— Brief —
Look through the data below. Show each line where the string "cupcake" occurs.

Records Block Start

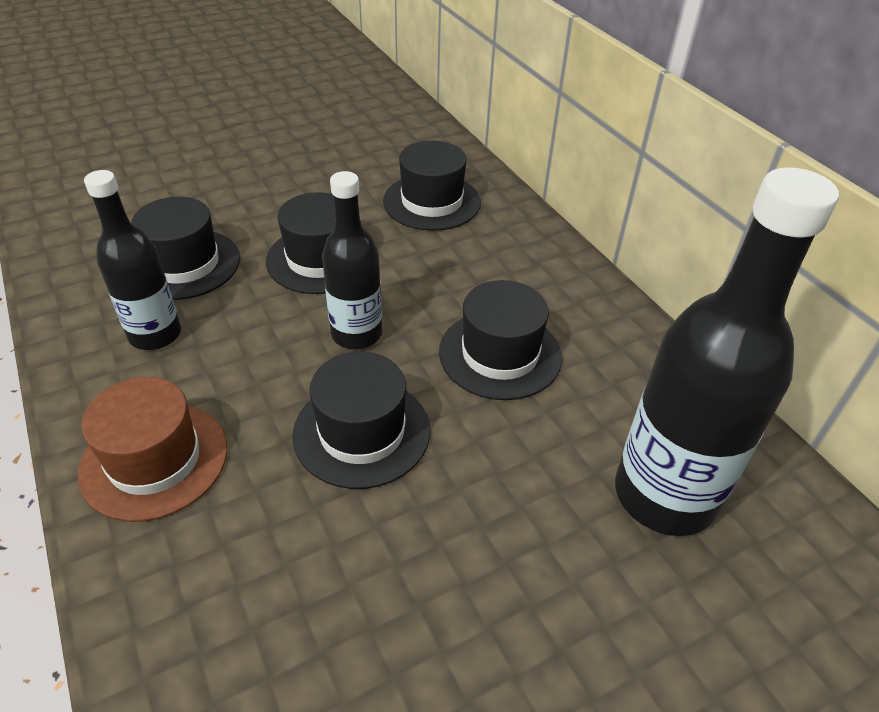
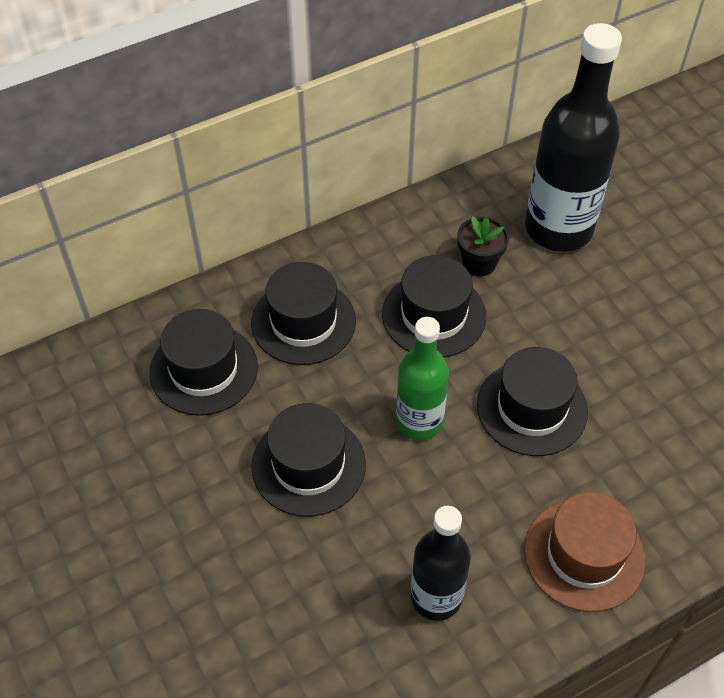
camera: 90 degrees left, 10 degrees up
(184, 264) = (322, 599): black hat -> black hat (303, 322)
(356, 334) = (419, 422): black bottle -> green bottle
(585, 401) = (479, 263): none -> black flower pot

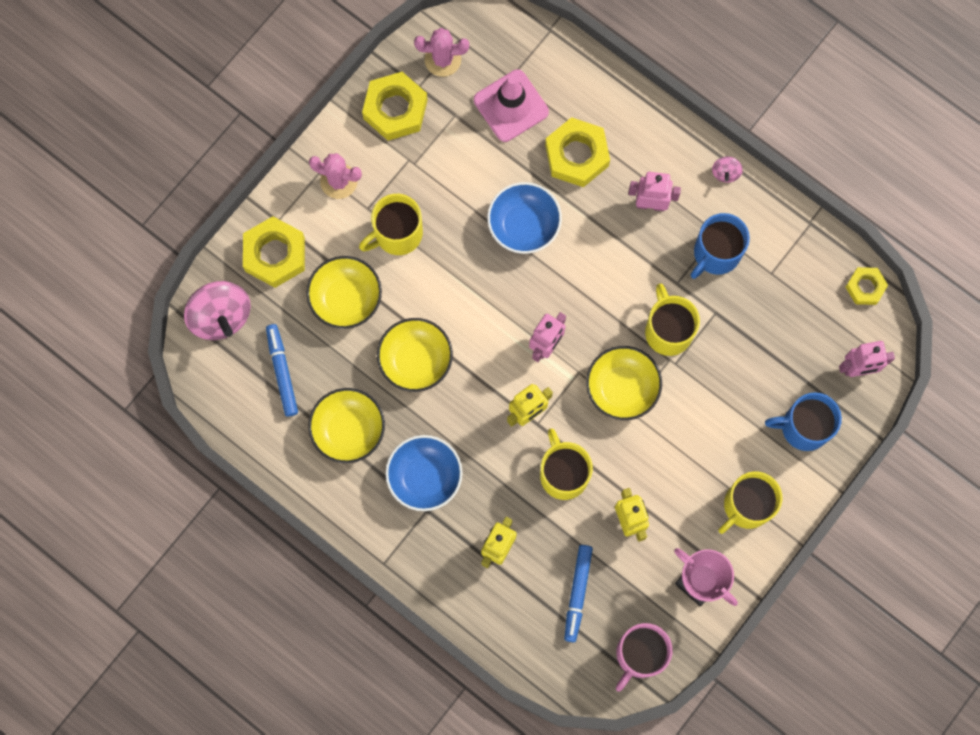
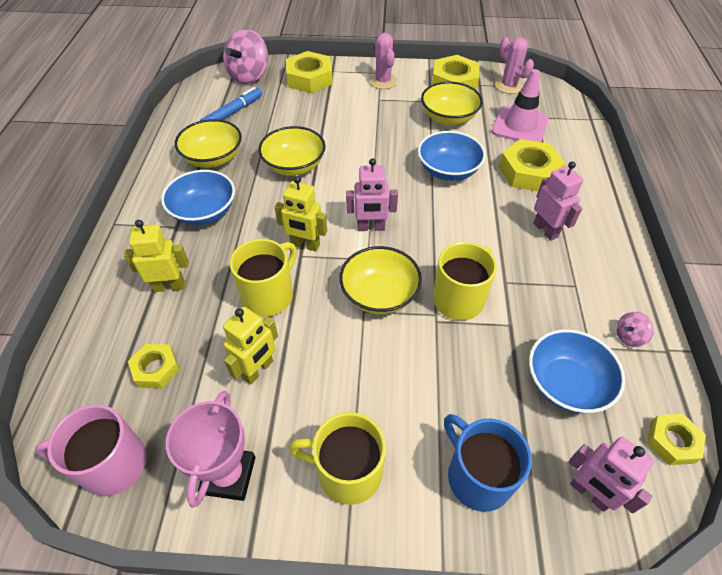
camera: 55 degrees right, 25 degrees down
(346, 298) = (309, 116): yellow bowl -> yellow bowl (448, 118)
(397, 234) = (375, 118): yellow mug -> none
(578, 593) = (156, 369): blue marker -> yellow nut
(716, 253) = (558, 294): blue mug -> none
(725, 173) = (627, 263): pink spinning top -> pink spinning top (629, 336)
(785, 316) = (566, 384): none -> blue bowl

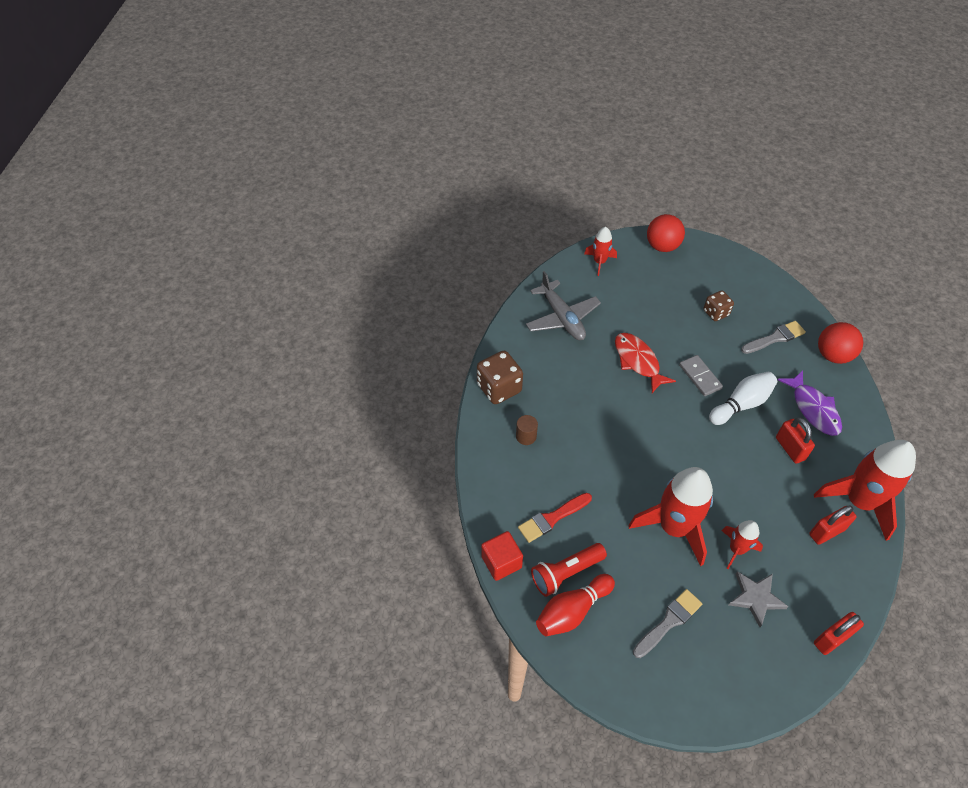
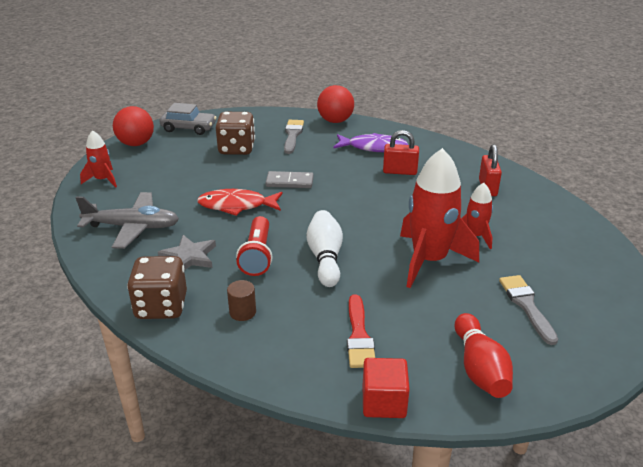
camera: 60 degrees left, 20 degrees down
(566, 573) = (431, 354): red flashlight -> red flashlight (257, 255)
(715, 313) = (236, 149): brown dice -> brown dice, size x1.61
(716, 262) = (189, 128): none -> grey car
(741, 404) = (337, 175): white bowling pin -> white bowling pin (325, 258)
(755, 598) = (528, 246): grey star -> grey star (189, 257)
(832, 639) = (585, 225): red padlock -> none
(859, 502) = (471, 164): red rocket -> none

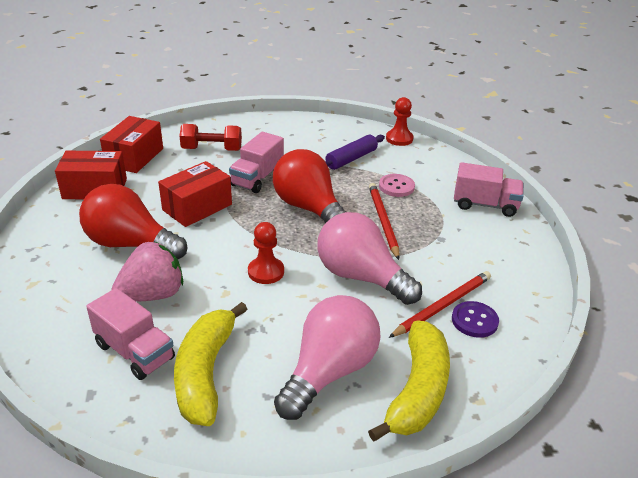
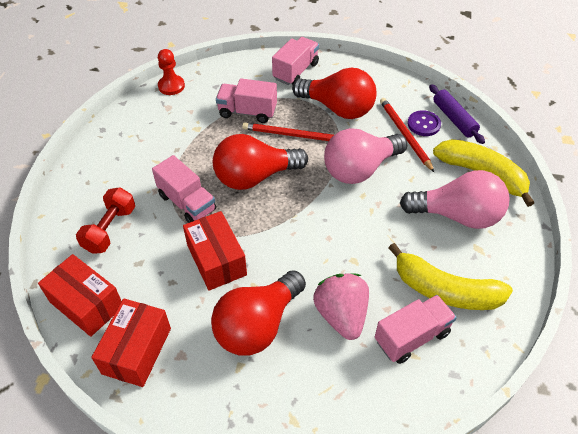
camera: 70 degrees left, 15 degrees up
(266, 272) = (335, 227): red pawn -> none
(329, 372) = (457, 215): pink light bulb -> pink light bulb turned 135 degrees clockwise
(351, 159) = (188, 127): purple rolling pin -> purple rolling pin (454, 119)
(396, 186) = (247, 112): pink button -> pink truck
(448, 245) = (338, 108): none -> red light bulb

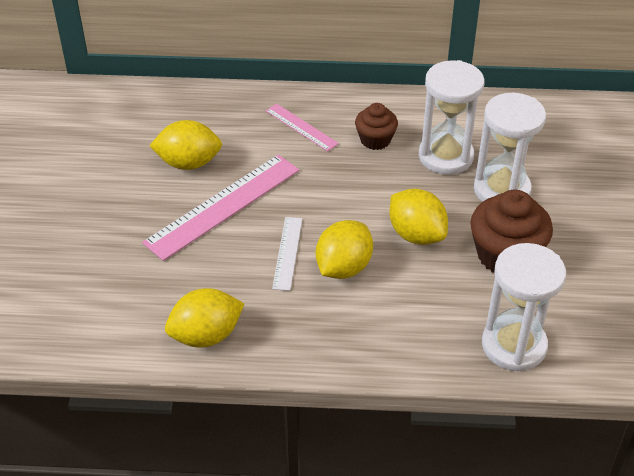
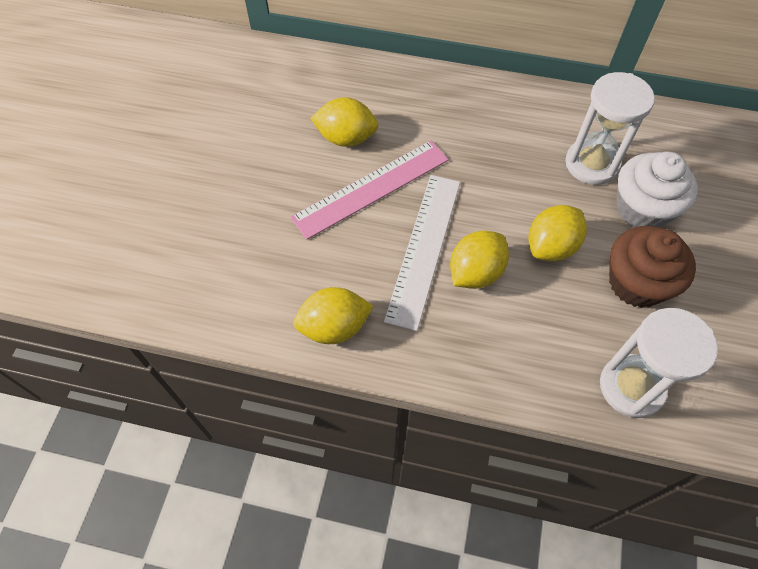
camera: 10 degrees right, 15 degrees up
(287, 253) = (424, 248): white ruler -> white ruler, size x1.91
(301, 127) = (457, 113): pink ruler -> none
(375, 140) = (525, 136): brown cupcake -> none
(416, 234) = (551, 246): yellow lemon -> yellow lemon turned 75 degrees clockwise
(501, 190) = (642, 209): white hourglass -> white cupcake

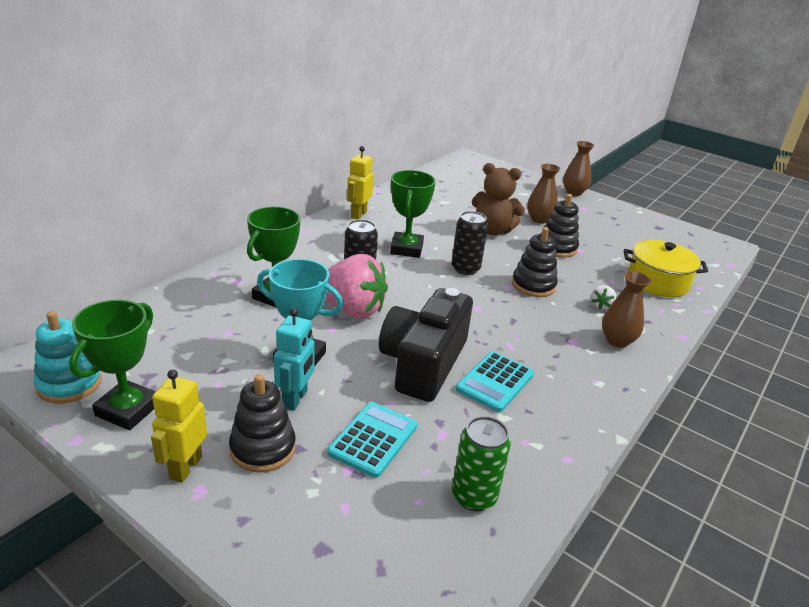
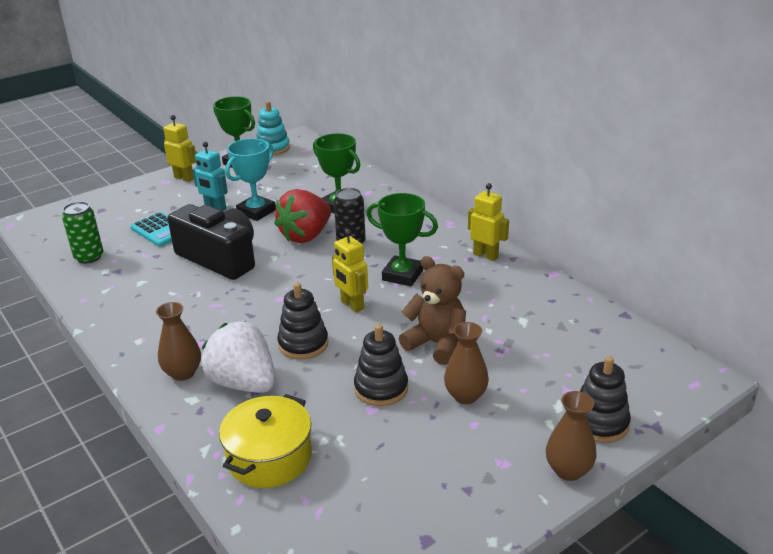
camera: 110 degrees right, 0 degrees up
(263, 448) = (181, 197): black stacking toy -> black stacking toy (599, 423)
(352, 309) = (306, 236): pink strawberry -> red strawberry
(465, 268) = (352, 305): black can -> yellow robot
(492, 230) = (436, 344): brown teddy bear -> brown teddy bear turned 90 degrees clockwise
(495, 382) = (177, 286): turquoise calculator -> none
(601, 306) = (244, 383): white strawberry -> white strawberry, size x2.39

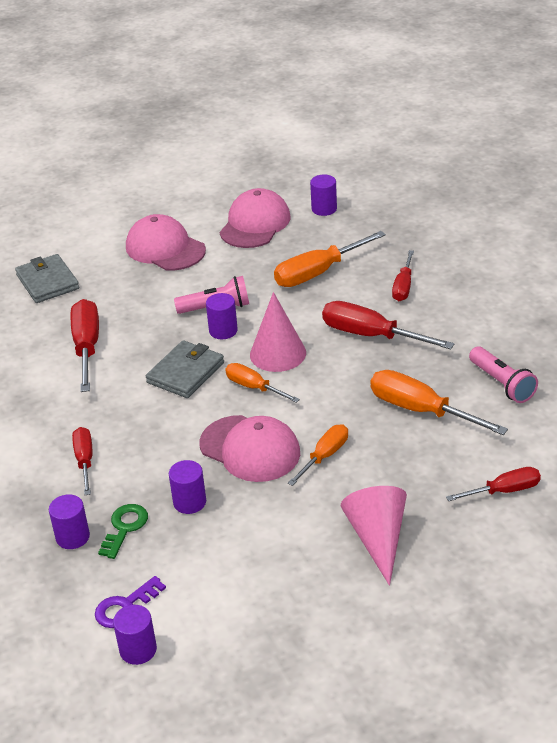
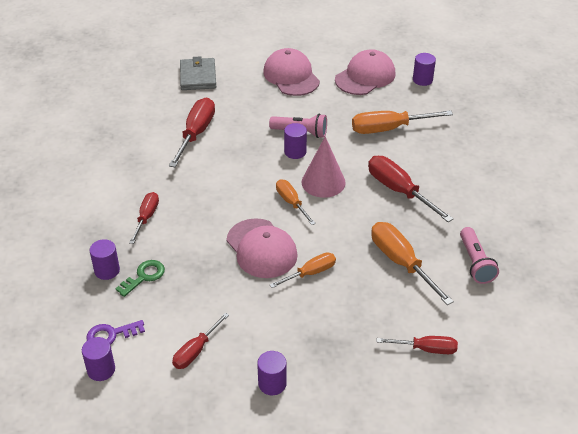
camera: 20 degrees right, 5 degrees up
(185, 373) = (251, 175): grey wallet -> none
(189, 502) = (197, 274): purple cylinder -> purple cylinder (272, 384)
(378, 538) = (311, 351): pink cone -> none
(403, 286) = (446, 160): red screwdriver -> red screwdriver (196, 351)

Records Block End

— Task output —
(375, 140) = (525, 136): brown cupcake -> none
(501, 190) = (642, 209): white hourglass -> white cupcake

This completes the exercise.